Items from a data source
= Beginning of Section =

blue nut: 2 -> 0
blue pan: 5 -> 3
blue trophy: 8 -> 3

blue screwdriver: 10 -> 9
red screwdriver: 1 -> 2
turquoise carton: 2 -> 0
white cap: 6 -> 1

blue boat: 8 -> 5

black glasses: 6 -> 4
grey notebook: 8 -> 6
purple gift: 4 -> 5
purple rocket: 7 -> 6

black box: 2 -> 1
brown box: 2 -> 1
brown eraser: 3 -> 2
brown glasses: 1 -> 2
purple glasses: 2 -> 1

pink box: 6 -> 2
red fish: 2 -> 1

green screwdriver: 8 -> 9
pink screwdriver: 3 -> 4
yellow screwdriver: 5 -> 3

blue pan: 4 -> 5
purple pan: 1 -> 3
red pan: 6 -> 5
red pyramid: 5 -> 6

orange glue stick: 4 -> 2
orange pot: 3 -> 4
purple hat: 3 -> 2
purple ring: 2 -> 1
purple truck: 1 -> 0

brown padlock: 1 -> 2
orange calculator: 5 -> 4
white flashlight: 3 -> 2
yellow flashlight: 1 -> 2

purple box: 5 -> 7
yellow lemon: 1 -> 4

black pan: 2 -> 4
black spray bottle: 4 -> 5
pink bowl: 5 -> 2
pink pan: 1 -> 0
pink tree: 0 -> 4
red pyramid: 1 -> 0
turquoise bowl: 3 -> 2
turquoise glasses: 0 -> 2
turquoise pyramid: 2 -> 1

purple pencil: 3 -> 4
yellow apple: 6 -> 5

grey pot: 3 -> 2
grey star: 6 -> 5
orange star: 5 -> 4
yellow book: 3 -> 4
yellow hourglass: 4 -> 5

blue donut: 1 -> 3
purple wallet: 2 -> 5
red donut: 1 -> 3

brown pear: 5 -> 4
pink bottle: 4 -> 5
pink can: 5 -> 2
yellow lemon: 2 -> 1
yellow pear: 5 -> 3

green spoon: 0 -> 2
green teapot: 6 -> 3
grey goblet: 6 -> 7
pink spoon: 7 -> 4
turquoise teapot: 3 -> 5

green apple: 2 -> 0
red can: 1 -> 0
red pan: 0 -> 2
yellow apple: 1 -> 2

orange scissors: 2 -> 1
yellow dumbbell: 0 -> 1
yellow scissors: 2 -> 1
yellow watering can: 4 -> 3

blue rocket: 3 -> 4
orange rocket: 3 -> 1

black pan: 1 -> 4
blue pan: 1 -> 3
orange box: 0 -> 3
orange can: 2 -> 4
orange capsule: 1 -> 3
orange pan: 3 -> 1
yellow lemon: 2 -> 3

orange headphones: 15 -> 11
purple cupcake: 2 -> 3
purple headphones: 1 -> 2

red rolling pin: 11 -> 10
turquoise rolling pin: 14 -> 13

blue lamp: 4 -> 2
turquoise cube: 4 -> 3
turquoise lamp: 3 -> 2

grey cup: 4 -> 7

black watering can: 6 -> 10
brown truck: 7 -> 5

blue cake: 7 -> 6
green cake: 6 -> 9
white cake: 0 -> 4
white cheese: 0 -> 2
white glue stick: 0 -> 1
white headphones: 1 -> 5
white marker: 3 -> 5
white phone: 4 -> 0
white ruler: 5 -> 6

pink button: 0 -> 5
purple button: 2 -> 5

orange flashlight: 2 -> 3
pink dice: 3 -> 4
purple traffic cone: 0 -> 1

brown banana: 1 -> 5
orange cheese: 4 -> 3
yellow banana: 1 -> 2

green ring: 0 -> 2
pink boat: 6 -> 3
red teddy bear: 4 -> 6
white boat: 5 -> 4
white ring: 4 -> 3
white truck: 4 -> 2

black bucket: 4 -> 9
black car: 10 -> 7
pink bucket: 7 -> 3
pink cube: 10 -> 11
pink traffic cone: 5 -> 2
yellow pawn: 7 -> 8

= End of Section =

Above are the records; reproduce all of them exactly.

blue nut: 2 -> 0
blue pan: 5 -> 3
blue trophy: 8 -> 3

blue screwdriver: 10 -> 9
red screwdriver: 1 -> 2
turquoise carton: 2 -> 0
white cap: 6 -> 1

blue boat: 8 -> 5

black glasses: 6 -> 4
grey notebook: 8 -> 6
purple gift: 4 -> 5
purple rocket: 7 -> 6

black box: 2 -> 1
brown box: 2 -> 1
brown eraser: 3 -> 2
brown glasses: 1 -> 2
purple glasses: 2 -> 1

pink box: 6 -> 2
red fish: 2 -> 1

green screwdriver: 8 -> 9
pink screwdriver: 3 -> 4
yellow screwdriver: 5 -> 3

blue pan: 4 -> 5
purple pan: 1 -> 3
red pan: 6 -> 5
red pyramid: 5 -> 6

orange glue stick: 4 -> 2
orange pot: 3 -> 4
purple hat: 3 -> 2
purple ring: 2 -> 1
purple truck: 1 -> 0

brown padlock: 1 -> 2
orange calculator: 5 -> 4
white flashlight: 3 -> 2
yellow flashlight: 1 -> 2

purple box: 5 -> 7
yellow lemon: 1 -> 4

black pan: 2 -> 4
black spray bottle: 4 -> 5
pink bowl: 5 -> 2
pink pan: 1 -> 0
pink tree: 0 -> 4
red pyramid: 1 -> 0
turquoise bowl: 3 -> 2
turquoise glasses: 0 -> 2
turquoise pyramid: 2 -> 1

purple pencil: 3 -> 4
yellow apple: 6 -> 5

grey pot: 3 -> 2
grey star: 6 -> 5
orange star: 5 -> 4
yellow book: 3 -> 4
yellow hourglass: 4 -> 5

blue donut: 1 -> 3
purple wallet: 2 -> 5
red donut: 1 -> 3

brown pear: 5 -> 4
pink bottle: 4 -> 5
pink can: 5 -> 2
yellow lemon: 2 -> 1
yellow pear: 5 -> 3

green spoon: 0 -> 2
green teapot: 6 -> 3
grey goblet: 6 -> 7
pink spoon: 7 -> 4
turquoise teapot: 3 -> 5

green apple: 2 -> 0
red can: 1 -> 0
red pan: 0 -> 2
yellow apple: 1 -> 2

orange scissors: 2 -> 1
yellow dumbbell: 0 -> 1
yellow scissors: 2 -> 1
yellow watering can: 4 -> 3

blue rocket: 3 -> 4
orange rocket: 3 -> 1

black pan: 1 -> 4
blue pan: 1 -> 3
orange box: 0 -> 3
orange can: 2 -> 4
orange capsule: 1 -> 3
orange pan: 3 -> 1
yellow lemon: 2 -> 3

orange headphones: 15 -> 11
purple cupcake: 2 -> 3
purple headphones: 1 -> 2

red rolling pin: 11 -> 10
turquoise rolling pin: 14 -> 13

blue lamp: 4 -> 2
turquoise cube: 4 -> 3
turquoise lamp: 3 -> 2

grey cup: 4 -> 7

black watering can: 6 -> 10
brown truck: 7 -> 5

blue cake: 7 -> 6
green cake: 6 -> 9
white cake: 0 -> 4
white cheese: 0 -> 2
white glue stick: 0 -> 1
white headphones: 1 -> 5
white marker: 3 -> 5
white phone: 4 -> 0
white ruler: 5 -> 6

pink button: 0 -> 5
purple button: 2 -> 5

orange flashlight: 2 -> 3
pink dice: 3 -> 4
purple traffic cone: 0 -> 1

brown banana: 1 -> 5
orange cheese: 4 -> 3
yellow banana: 1 -> 2

green ring: 0 -> 2
pink boat: 6 -> 3
red teddy bear: 4 -> 6
white boat: 5 -> 4
white ring: 4 -> 3
white truck: 4 -> 2

black bucket: 4 -> 9
black car: 10 -> 7
pink bucket: 7 -> 3
pink cube: 10 -> 11
pink traffic cone: 5 -> 2
yellow pawn: 7 -> 8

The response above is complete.